### Problem details
Starting at the line that contains "(117, 388) = (227, 243): red", write out each line exactly through the last one in the material below, and nothing more; omit all pictures.

*** Begin section ***

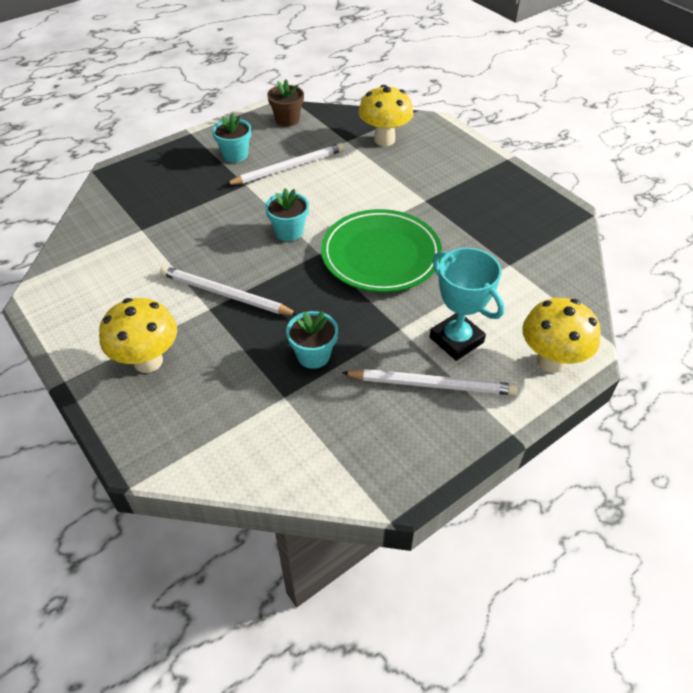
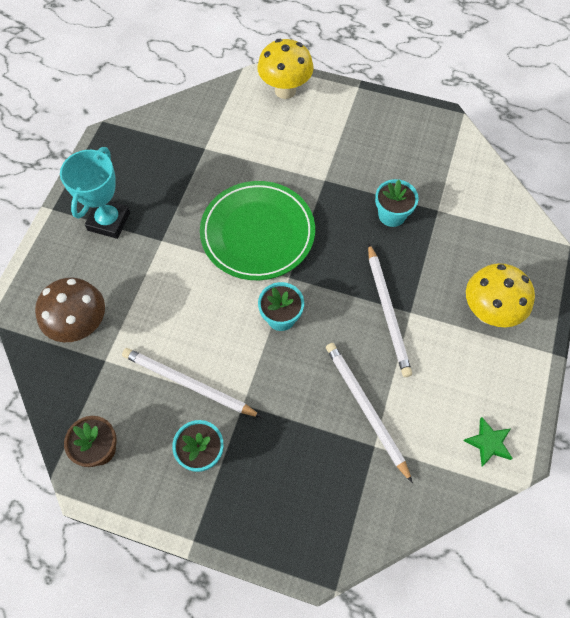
camera: 125 degrees left, 15 degrees up
(64, 289) = (488, 443): none -> green star
(384, 140) = (81, 326): yellow mushroom -> brown mushroom
(432, 384) = (357, 139): white pencil -> white pencil (365, 408)
(456, 340) = (308, 144): turquoise trophy -> turquoise trophy (109, 221)

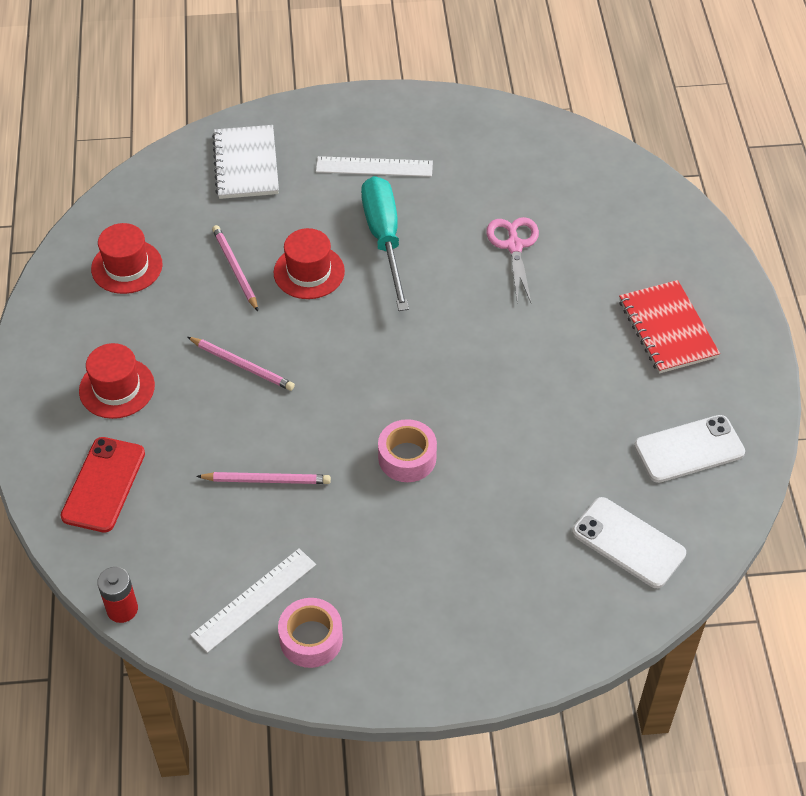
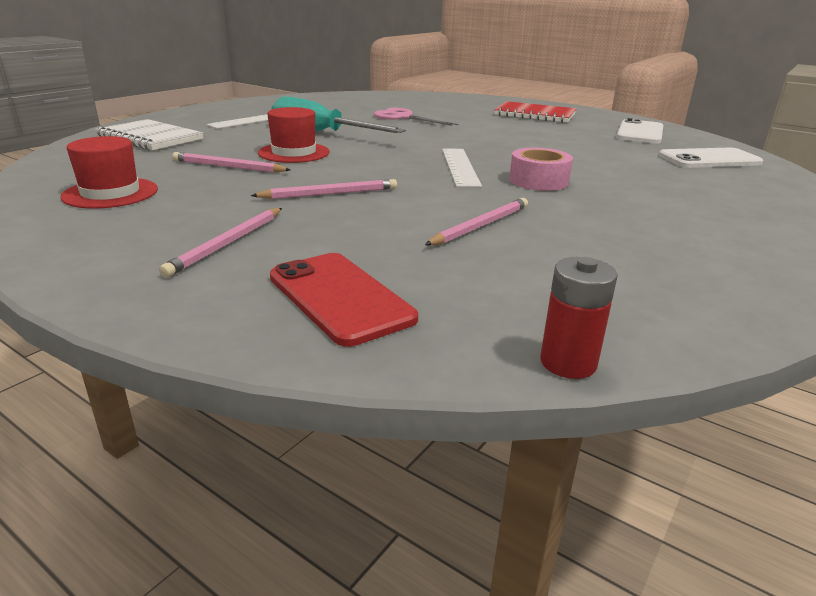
camera: 50 degrees left, 25 degrees down
(117, 388) = (227, 243): red hat -> pink pencil
(254, 599) = (640, 280): white ruler -> white ruler (459, 167)
(311, 639) = (728, 272): pink tape -> none

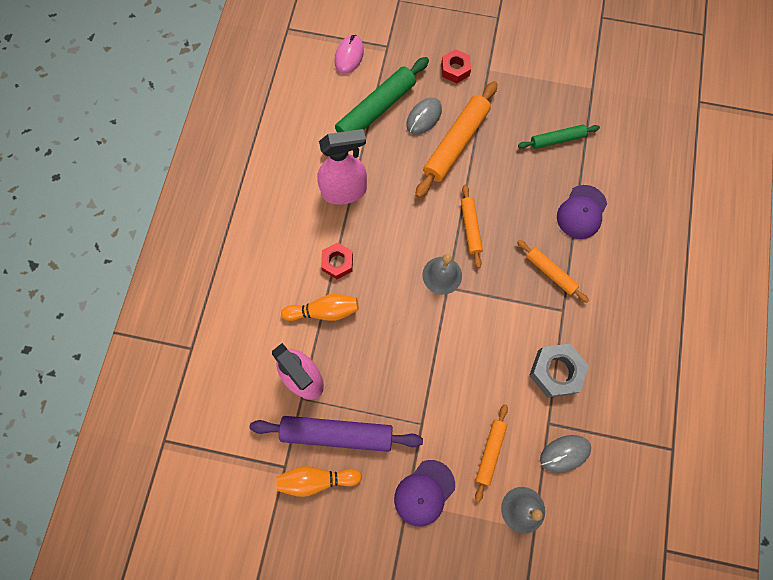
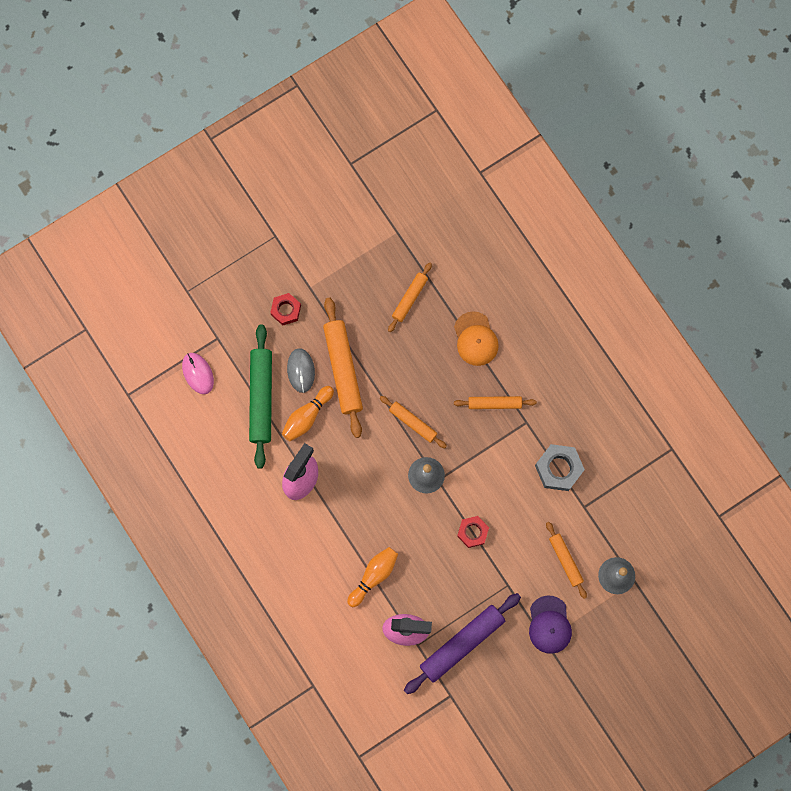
camera: 45 degrees left, 5 degrees up
(317, 479) = (477, 683): orange bowling pin -> orange bowling pin (307, 416)
(337, 262) = (349, 534): red nut -> red nut (472, 532)
(557, 139) = (409, 298): green rolling pin -> orange rolling pin
(564, 453) = (610, 516): grey mouse -> none
(581, 212) = (475, 339): purple cap -> orange cap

*** End section ***

### Worked solution
(117, 388) = (227, 243): red hat -> pink pencil
(254, 599) = (640, 280): white ruler -> white ruler (459, 167)
(311, 639) = (728, 272): pink tape -> none

camera: 45 degrees left, 5 degrees up
(317, 479) = (477, 683): orange bowling pin -> orange bowling pin (307, 416)
(337, 262) = (349, 534): red nut -> red nut (472, 532)
(557, 139) = (409, 298): green rolling pin -> orange rolling pin
(564, 453) = (610, 516): grey mouse -> none
(581, 212) = (475, 339): purple cap -> orange cap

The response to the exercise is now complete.